→ **Task details**
Go through the entries below, count every line with the string "none", and answer with only that number.

→ **Provided data**
+--

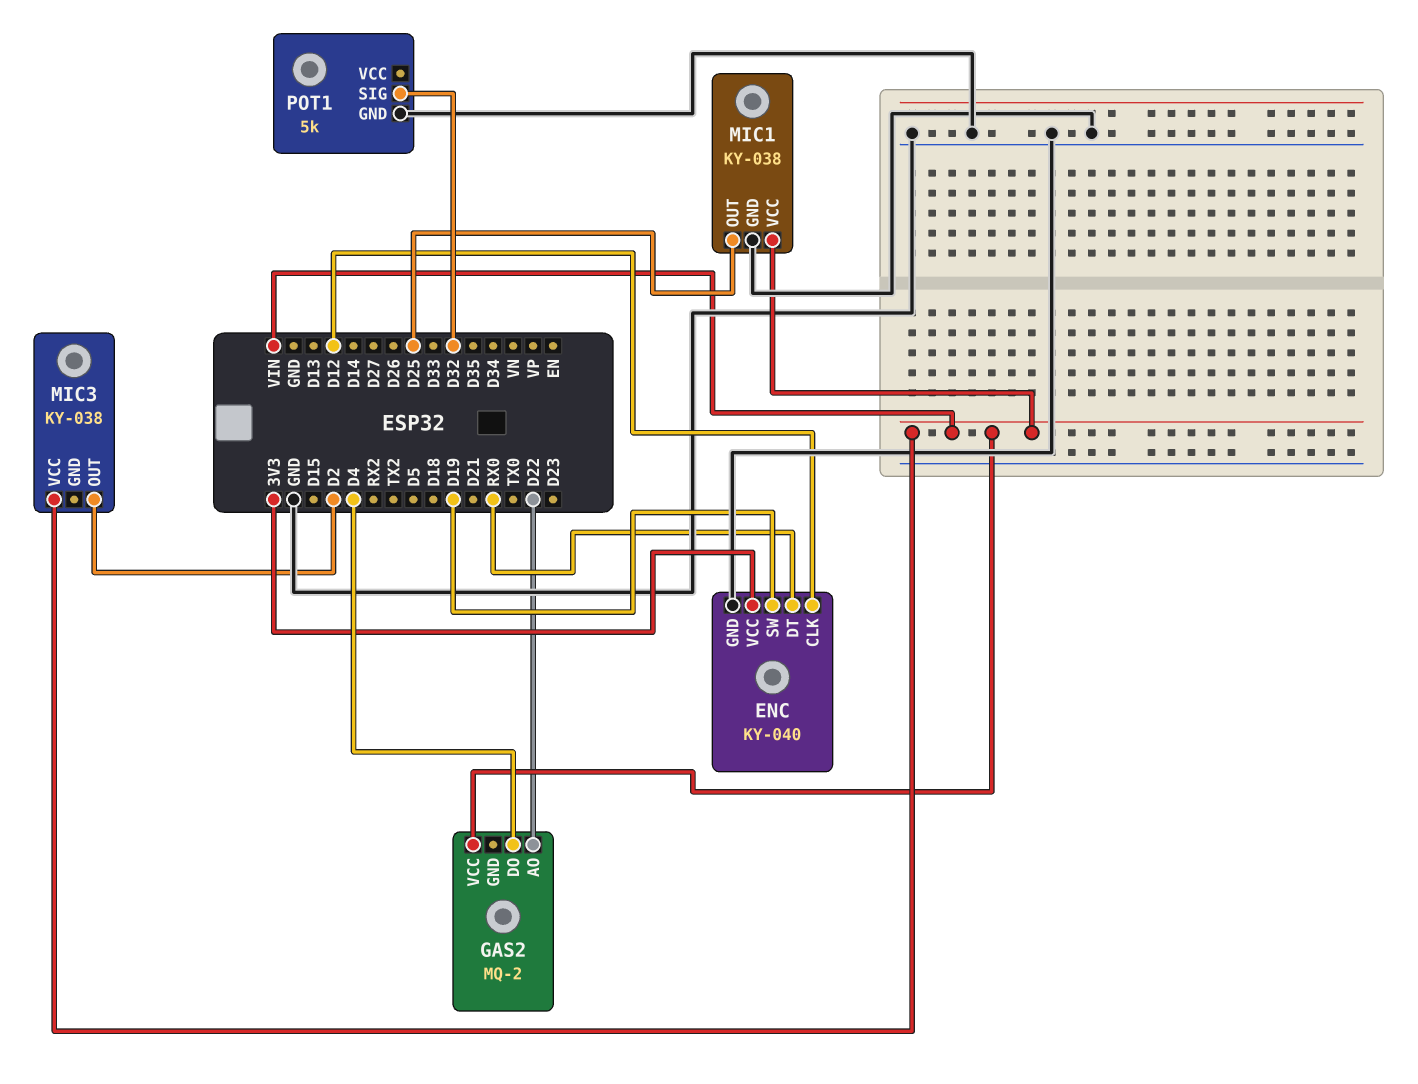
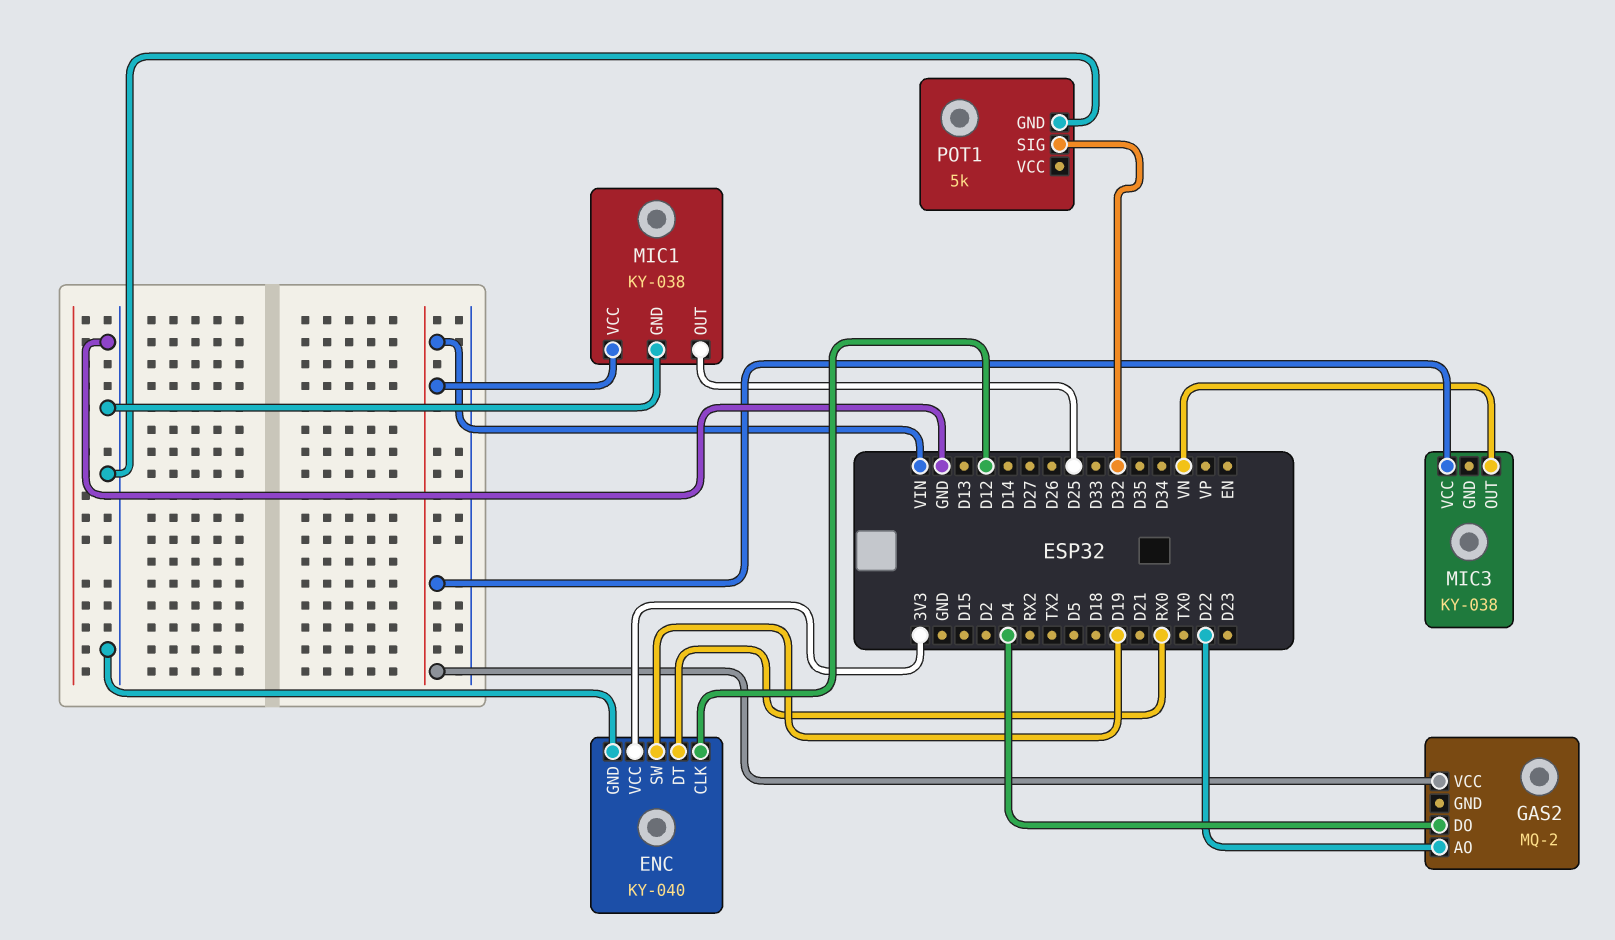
MIC3 pin OUT: D2 -> VN

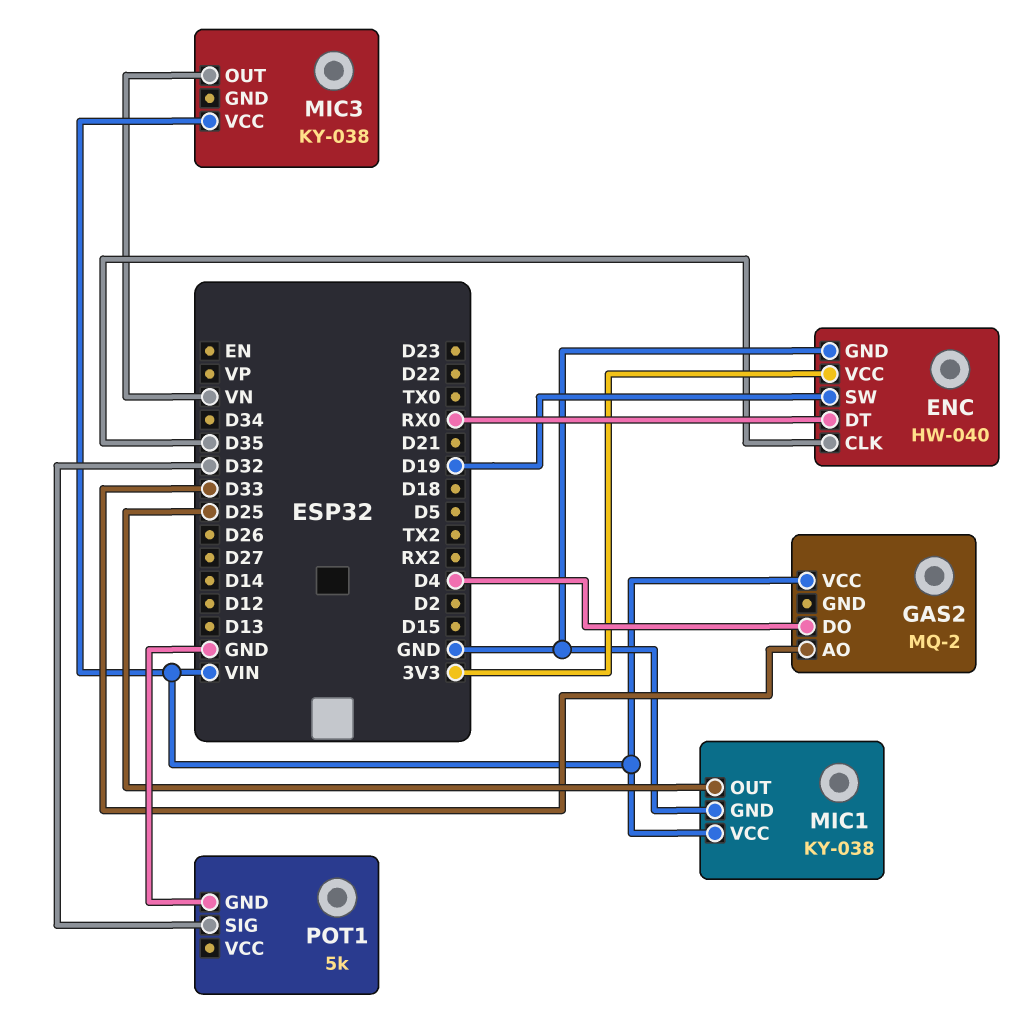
ENC: KY-040 -> HW-040
ENC pin CLK: D12 -> D35
GAS2 pin AO: D22 -> D33

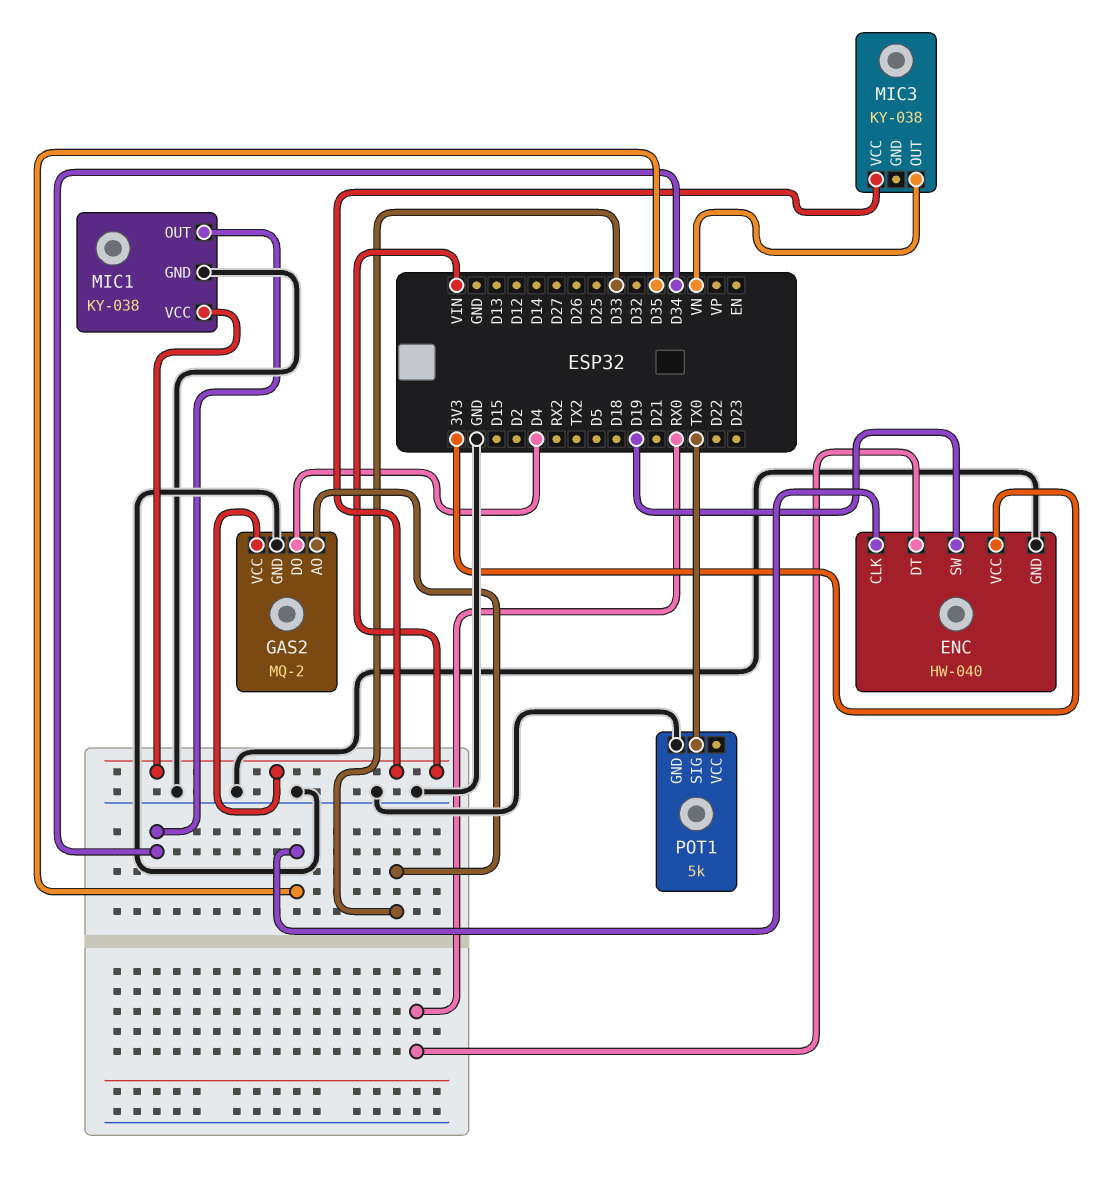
GAS2 pin GND: none -> GND
MIC1 pin OUT: D25 -> D34
POT1 pin SIG: D32 -> TX0

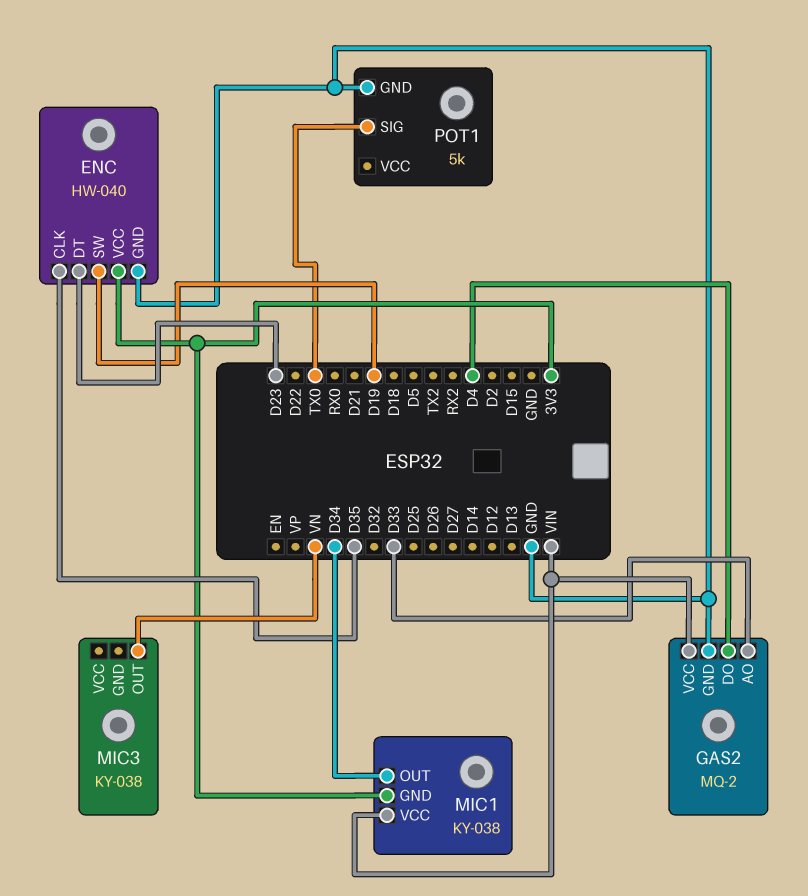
ENC pin DT: RX0 -> D23
MIC1 pin GND: GND -> 3V3
MIC3 pin VCC: VIN -> none

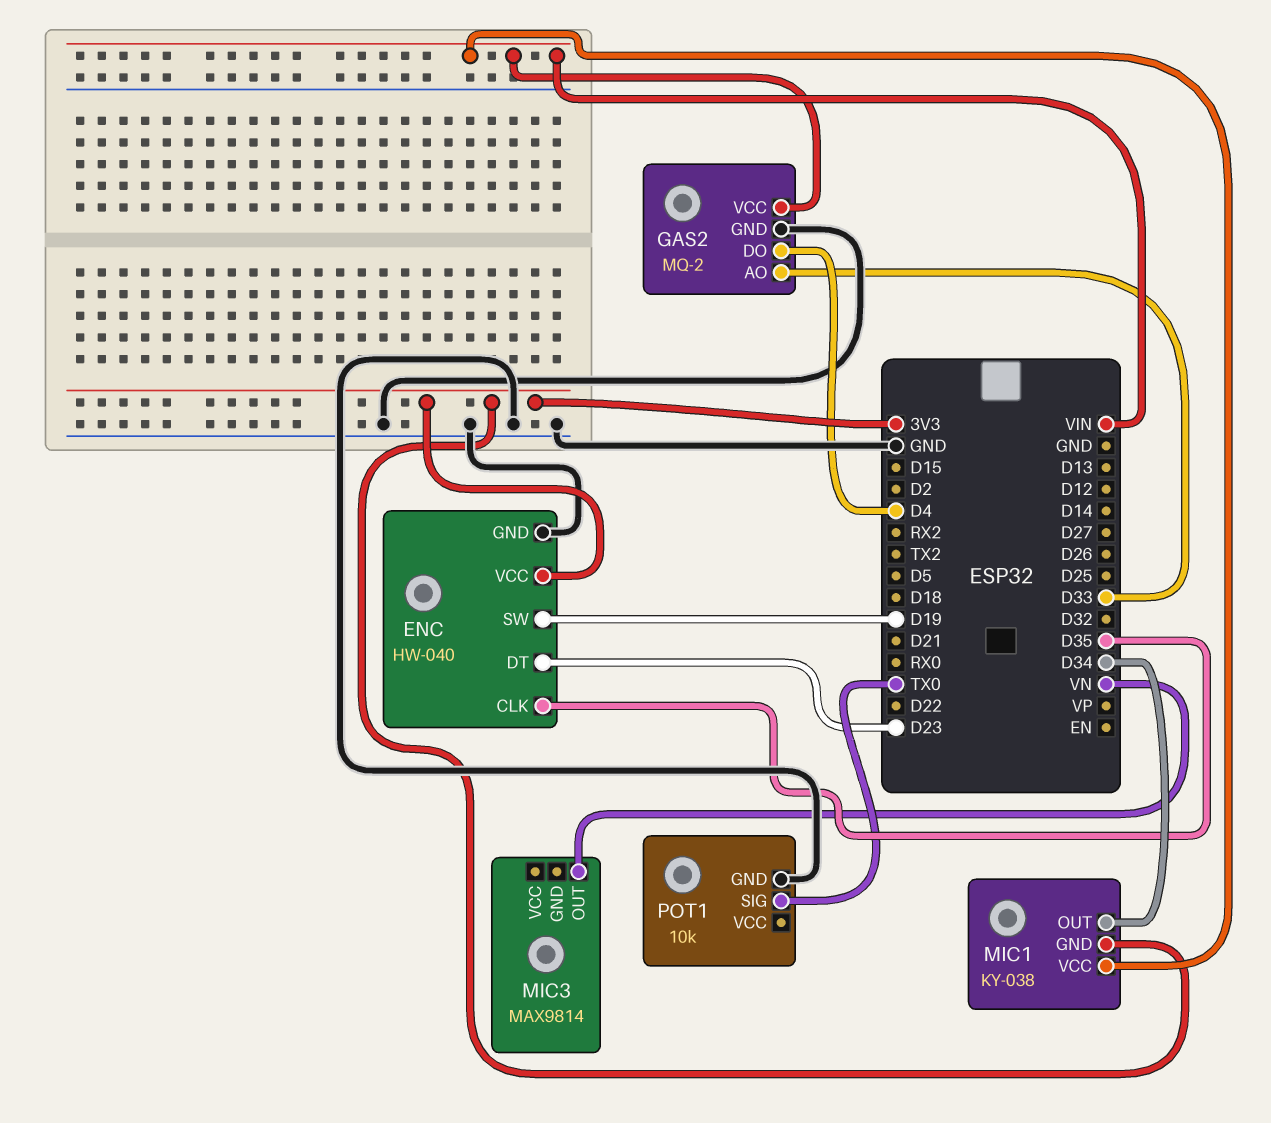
MIC3: KY-038 -> MAX9814
POT1: 5k -> 10k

+--

→ **Reply to the exercise**
2